▸ Description of the task
Filter the listing and keep only the lines with the word "degrees".

*** Dataset section ***

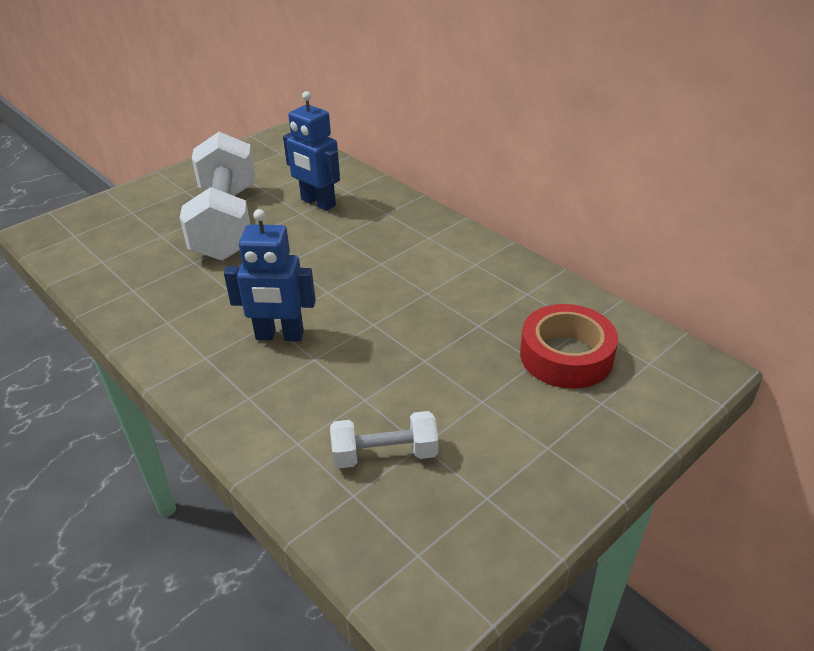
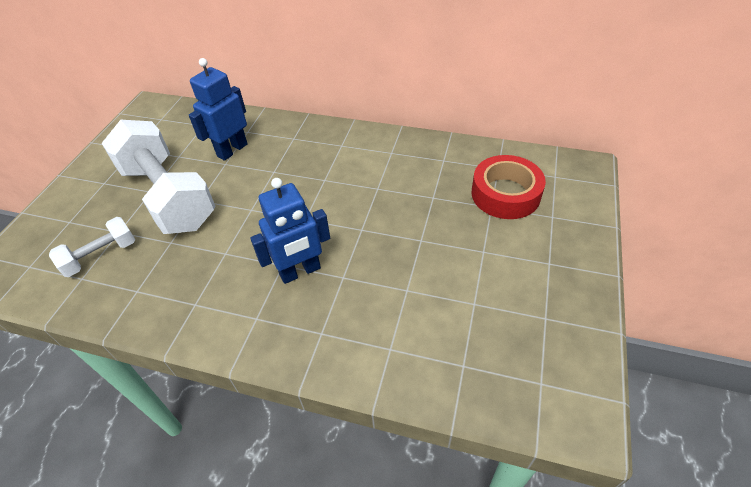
camera: 30 degrees left, 10 degrees up
(318, 203) = (232, 150): blue robot -> blue robot turned 120 degrees clockwise
(385, 454) = (457, 324): white dumbbell -> white dumbbell (101, 256)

*** End of Dataset section ***

▸ Exercise answer
camera: 30 degrees left, 10 degrees up
(318, 203) = (232, 150): blue robot -> blue robot turned 120 degrees clockwise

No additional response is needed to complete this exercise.